Colored object listings
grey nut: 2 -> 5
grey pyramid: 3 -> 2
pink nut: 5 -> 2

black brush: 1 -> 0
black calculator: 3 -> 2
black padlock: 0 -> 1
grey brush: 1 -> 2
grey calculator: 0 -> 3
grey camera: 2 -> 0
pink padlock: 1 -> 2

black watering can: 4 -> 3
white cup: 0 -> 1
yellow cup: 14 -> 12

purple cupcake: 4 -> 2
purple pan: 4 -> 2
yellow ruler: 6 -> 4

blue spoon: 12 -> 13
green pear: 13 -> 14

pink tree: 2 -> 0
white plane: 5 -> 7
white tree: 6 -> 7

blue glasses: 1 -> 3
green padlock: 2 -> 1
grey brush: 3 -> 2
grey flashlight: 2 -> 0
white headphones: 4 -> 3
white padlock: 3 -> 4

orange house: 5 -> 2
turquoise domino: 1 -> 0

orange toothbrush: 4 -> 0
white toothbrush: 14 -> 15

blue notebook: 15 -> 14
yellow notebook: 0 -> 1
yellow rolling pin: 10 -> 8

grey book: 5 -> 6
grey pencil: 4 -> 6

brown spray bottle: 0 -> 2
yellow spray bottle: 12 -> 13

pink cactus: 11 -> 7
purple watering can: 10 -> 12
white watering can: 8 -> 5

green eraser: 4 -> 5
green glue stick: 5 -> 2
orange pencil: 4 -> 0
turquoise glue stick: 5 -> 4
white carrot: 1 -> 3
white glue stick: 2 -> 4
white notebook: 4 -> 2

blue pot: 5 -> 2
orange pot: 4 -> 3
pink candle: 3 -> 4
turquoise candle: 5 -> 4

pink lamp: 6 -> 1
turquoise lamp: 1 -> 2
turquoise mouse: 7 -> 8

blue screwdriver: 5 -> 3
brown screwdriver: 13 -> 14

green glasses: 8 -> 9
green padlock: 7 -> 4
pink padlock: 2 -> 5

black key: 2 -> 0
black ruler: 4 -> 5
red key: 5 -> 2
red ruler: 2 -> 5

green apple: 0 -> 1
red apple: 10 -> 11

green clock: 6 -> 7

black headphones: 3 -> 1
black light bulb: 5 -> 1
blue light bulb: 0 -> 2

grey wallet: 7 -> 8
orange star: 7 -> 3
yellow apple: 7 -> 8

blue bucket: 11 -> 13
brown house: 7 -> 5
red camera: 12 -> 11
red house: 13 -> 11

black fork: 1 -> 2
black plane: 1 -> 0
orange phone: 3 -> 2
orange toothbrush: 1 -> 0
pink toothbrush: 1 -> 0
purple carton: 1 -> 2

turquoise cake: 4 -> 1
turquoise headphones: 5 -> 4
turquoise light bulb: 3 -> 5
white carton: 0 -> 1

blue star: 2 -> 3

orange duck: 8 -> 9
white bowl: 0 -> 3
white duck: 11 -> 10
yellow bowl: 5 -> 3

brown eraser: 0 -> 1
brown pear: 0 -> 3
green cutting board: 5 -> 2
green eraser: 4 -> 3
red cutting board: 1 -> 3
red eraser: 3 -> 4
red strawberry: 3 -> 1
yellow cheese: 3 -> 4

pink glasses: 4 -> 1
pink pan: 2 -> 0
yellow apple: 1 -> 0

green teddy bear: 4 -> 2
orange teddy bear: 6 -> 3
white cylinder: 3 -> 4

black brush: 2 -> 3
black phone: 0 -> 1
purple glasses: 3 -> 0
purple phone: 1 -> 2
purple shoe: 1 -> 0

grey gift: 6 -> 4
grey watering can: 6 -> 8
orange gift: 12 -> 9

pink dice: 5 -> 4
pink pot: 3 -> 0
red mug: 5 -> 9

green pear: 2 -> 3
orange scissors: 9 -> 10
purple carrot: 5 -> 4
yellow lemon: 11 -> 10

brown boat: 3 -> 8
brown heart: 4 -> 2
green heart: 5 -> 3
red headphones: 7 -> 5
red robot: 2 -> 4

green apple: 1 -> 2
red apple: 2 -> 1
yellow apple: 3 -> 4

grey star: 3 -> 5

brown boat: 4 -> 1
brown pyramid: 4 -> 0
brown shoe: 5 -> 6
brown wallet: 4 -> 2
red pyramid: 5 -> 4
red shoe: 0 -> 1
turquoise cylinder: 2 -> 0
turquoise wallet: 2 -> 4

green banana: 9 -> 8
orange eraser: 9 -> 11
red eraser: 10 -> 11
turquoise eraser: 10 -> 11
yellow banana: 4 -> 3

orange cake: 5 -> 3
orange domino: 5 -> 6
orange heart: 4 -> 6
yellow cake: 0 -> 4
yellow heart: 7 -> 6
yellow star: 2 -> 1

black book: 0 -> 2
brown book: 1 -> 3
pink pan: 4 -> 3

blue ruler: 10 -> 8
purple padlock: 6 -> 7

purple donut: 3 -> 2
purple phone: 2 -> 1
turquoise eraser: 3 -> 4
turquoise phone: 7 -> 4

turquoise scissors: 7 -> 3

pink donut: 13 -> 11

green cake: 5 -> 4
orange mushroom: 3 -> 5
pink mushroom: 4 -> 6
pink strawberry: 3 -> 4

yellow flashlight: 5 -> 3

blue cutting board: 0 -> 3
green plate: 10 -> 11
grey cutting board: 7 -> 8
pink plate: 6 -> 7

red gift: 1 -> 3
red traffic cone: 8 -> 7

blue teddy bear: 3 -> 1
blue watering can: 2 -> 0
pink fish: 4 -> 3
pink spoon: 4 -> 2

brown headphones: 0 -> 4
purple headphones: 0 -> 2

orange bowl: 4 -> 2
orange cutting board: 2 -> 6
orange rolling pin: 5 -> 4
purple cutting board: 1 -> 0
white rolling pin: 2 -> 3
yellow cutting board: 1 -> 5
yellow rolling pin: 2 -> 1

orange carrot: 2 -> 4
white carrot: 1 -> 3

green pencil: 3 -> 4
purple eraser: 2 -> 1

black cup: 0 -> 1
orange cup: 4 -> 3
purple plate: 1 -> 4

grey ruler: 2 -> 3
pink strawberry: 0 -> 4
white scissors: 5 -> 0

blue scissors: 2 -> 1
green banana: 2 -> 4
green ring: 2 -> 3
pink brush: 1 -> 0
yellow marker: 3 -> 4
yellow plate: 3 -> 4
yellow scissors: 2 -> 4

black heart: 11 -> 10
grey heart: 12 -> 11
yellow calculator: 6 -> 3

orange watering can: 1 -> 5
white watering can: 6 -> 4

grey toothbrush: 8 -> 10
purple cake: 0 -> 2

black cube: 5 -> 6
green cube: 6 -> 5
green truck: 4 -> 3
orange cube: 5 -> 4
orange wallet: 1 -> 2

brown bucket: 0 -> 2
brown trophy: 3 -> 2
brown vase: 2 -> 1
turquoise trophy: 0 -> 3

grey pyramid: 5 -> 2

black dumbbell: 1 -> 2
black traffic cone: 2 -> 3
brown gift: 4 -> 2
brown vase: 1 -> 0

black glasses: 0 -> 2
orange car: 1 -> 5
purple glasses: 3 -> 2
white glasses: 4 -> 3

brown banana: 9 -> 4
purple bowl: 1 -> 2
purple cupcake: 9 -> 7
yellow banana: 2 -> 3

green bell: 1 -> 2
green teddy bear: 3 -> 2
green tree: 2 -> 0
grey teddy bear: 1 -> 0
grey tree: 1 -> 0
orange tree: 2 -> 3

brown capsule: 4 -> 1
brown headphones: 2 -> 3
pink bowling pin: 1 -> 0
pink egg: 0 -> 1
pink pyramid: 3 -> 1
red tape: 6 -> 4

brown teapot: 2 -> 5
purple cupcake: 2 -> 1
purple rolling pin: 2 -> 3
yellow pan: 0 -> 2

→ PROBLEM DESCRIPTION:
Every record above is to be copied exactly.

→ REPLY TO THE EXERCISE:
grey nut: 2 -> 5
grey pyramid: 3 -> 2
pink nut: 5 -> 2

black brush: 1 -> 0
black calculator: 3 -> 2
black padlock: 0 -> 1
grey brush: 1 -> 2
grey calculator: 0 -> 3
grey camera: 2 -> 0
pink padlock: 1 -> 2

black watering can: 4 -> 3
white cup: 0 -> 1
yellow cup: 14 -> 12

purple cupcake: 4 -> 2
purple pan: 4 -> 2
yellow ruler: 6 -> 4

blue spoon: 12 -> 13
green pear: 13 -> 14

pink tree: 2 -> 0
white plane: 5 -> 7
white tree: 6 -> 7

blue glasses: 1 -> 3
green padlock: 2 -> 1
grey brush: 3 -> 2
grey flashlight: 2 -> 0
white headphones: 4 -> 3
white padlock: 3 -> 4

orange house: 5 -> 2
turquoise domino: 1 -> 0

orange toothbrush: 4 -> 0
white toothbrush: 14 -> 15

blue notebook: 15 -> 14
yellow notebook: 0 -> 1
yellow rolling pin: 10 -> 8

grey book: 5 -> 6
grey pencil: 4 -> 6

brown spray bottle: 0 -> 2
yellow spray bottle: 12 -> 13

pink cactus: 11 -> 7
purple watering can: 10 -> 12
white watering can: 8 -> 5

green eraser: 4 -> 5
green glue stick: 5 -> 2
orange pencil: 4 -> 0
turquoise glue stick: 5 -> 4
white carrot: 1 -> 3
white glue stick: 2 -> 4
white notebook: 4 -> 2

blue pot: 5 -> 2
orange pot: 4 -> 3
pink candle: 3 -> 4
turquoise candle: 5 -> 4

pink lamp: 6 -> 1
turquoise lamp: 1 -> 2
turquoise mouse: 7 -> 8

blue screwdriver: 5 -> 3
brown screwdriver: 13 -> 14

green glasses: 8 -> 9
green padlock: 7 -> 4
pink padlock: 2 -> 5

black key: 2 -> 0
black ruler: 4 -> 5
red key: 5 -> 2
red ruler: 2 -> 5

green apple: 0 -> 1
red apple: 10 -> 11

green clock: 6 -> 7

black headphones: 3 -> 1
black light bulb: 5 -> 1
blue light bulb: 0 -> 2

grey wallet: 7 -> 8
orange star: 7 -> 3
yellow apple: 7 -> 8

blue bucket: 11 -> 13
brown house: 7 -> 5
red camera: 12 -> 11
red house: 13 -> 11

black fork: 1 -> 2
black plane: 1 -> 0
orange phone: 3 -> 2
orange toothbrush: 1 -> 0
pink toothbrush: 1 -> 0
purple carton: 1 -> 2

turquoise cake: 4 -> 1
turquoise headphones: 5 -> 4
turquoise light bulb: 3 -> 5
white carton: 0 -> 1

blue star: 2 -> 3

orange duck: 8 -> 9
white bowl: 0 -> 3
white duck: 11 -> 10
yellow bowl: 5 -> 3

brown eraser: 0 -> 1
brown pear: 0 -> 3
green cutting board: 5 -> 2
green eraser: 4 -> 3
red cutting board: 1 -> 3
red eraser: 3 -> 4
red strawberry: 3 -> 1
yellow cheese: 3 -> 4

pink glasses: 4 -> 1
pink pan: 2 -> 0
yellow apple: 1 -> 0

green teddy bear: 4 -> 2
orange teddy bear: 6 -> 3
white cylinder: 3 -> 4

black brush: 2 -> 3
black phone: 0 -> 1
purple glasses: 3 -> 0
purple phone: 1 -> 2
purple shoe: 1 -> 0

grey gift: 6 -> 4
grey watering can: 6 -> 8
orange gift: 12 -> 9

pink dice: 5 -> 4
pink pot: 3 -> 0
red mug: 5 -> 9

green pear: 2 -> 3
orange scissors: 9 -> 10
purple carrot: 5 -> 4
yellow lemon: 11 -> 10

brown boat: 3 -> 8
brown heart: 4 -> 2
green heart: 5 -> 3
red headphones: 7 -> 5
red robot: 2 -> 4

green apple: 1 -> 2
red apple: 2 -> 1
yellow apple: 3 -> 4

grey star: 3 -> 5

brown boat: 4 -> 1
brown pyramid: 4 -> 0
brown shoe: 5 -> 6
brown wallet: 4 -> 2
red pyramid: 5 -> 4
red shoe: 0 -> 1
turquoise cylinder: 2 -> 0
turquoise wallet: 2 -> 4

green banana: 9 -> 8
orange eraser: 9 -> 11
red eraser: 10 -> 11
turquoise eraser: 10 -> 11
yellow banana: 4 -> 3

orange cake: 5 -> 3
orange domino: 5 -> 6
orange heart: 4 -> 6
yellow cake: 0 -> 4
yellow heart: 7 -> 6
yellow star: 2 -> 1

black book: 0 -> 2
brown book: 1 -> 3
pink pan: 4 -> 3

blue ruler: 10 -> 8
purple padlock: 6 -> 7

purple donut: 3 -> 2
purple phone: 2 -> 1
turquoise eraser: 3 -> 4
turquoise phone: 7 -> 4

turquoise scissors: 7 -> 3

pink donut: 13 -> 11

green cake: 5 -> 4
orange mushroom: 3 -> 5
pink mushroom: 4 -> 6
pink strawberry: 3 -> 4

yellow flashlight: 5 -> 3

blue cutting board: 0 -> 3
green plate: 10 -> 11
grey cutting board: 7 -> 8
pink plate: 6 -> 7

red gift: 1 -> 3
red traffic cone: 8 -> 7

blue teddy bear: 3 -> 1
blue watering can: 2 -> 0
pink fish: 4 -> 3
pink spoon: 4 -> 2

brown headphones: 0 -> 4
purple headphones: 0 -> 2

orange bowl: 4 -> 2
orange cutting board: 2 -> 6
orange rolling pin: 5 -> 4
purple cutting board: 1 -> 0
white rolling pin: 2 -> 3
yellow cutting board: 1 -> 5
yellow rolling pin: 2 -> 1

orange carrot: 2 -> 4
white carrot: 1 -> 3

green pencil: 3 -> 4
purple eraser: 2 -> 1

black cup: 0 -> 1
orange cup: 4 -> 3
purple plate: 1 -> 4

grey ruler: 2 -> 3
pink strawberry: 0 -> 4
white scissors: 5 -> 0

blue scissors: 2 -> 1
green banana: 2 -> 4
green ring: 2 -> 3
pink brush: 1 -> 0
yellow marker: 3 -> 4
yellow plate: 3 -> 4
yellow scissors: 2 -> 4

black heart: 11 -> 10
grey heart: 12 -> 11
yellow calculator: 6 -> 3

orange watering can: 1 -> 5
white watering can: 6 -> 4

grey toothbrush: 8 -> 10
purple cake: 0 -> 2

black cube: 5 -> 6
green cube: 6 -> 5
green truck: 4 -> 3
orange cube: 5 -> 4
orange wallet: 1 -> 2

brown bucket: 0 -> 2
brown trophy: 3 -> 2
brown vase: 2 -> 1
turquoise trophy: 0 -> 3

grey pyramid: 5 -> 2

black dumbbell: 1 -> 2
black traffic cone: 2 -> 3
brown gift: 4 -> 2
brown vase: 1 -> 0

black glasses: 0 -> 2
orange car: 1 -> 5
purple glasses: 3 -> 2
white glasses: 4 -> 3

brown banana: 9 -> 4
purple bowl: 1 -> 2
purple cupcake: 9 -> 7
yellow banana: 2 -> 3

green bell: 1 -> 2
green teddy bear: 3 -> 2
green tree: 2 -> 0
grey teddy bear: 1 -> 0
grey tree: 1 -> 0
orange tree: 2 -> 3

brown capsule: 4 -> 1
brown headphones: 2 -> 3
pink bowling pin: 1 -> 0
pink egg: 0 -> 1
pink pyramid: 3 -> 1
red tape: 6 -> 4

brown teapot: 2 -> 5
purple cupcake: 2 -> 1
purple rolling pin: 2 -> 3
yellow pan: 0 -> 2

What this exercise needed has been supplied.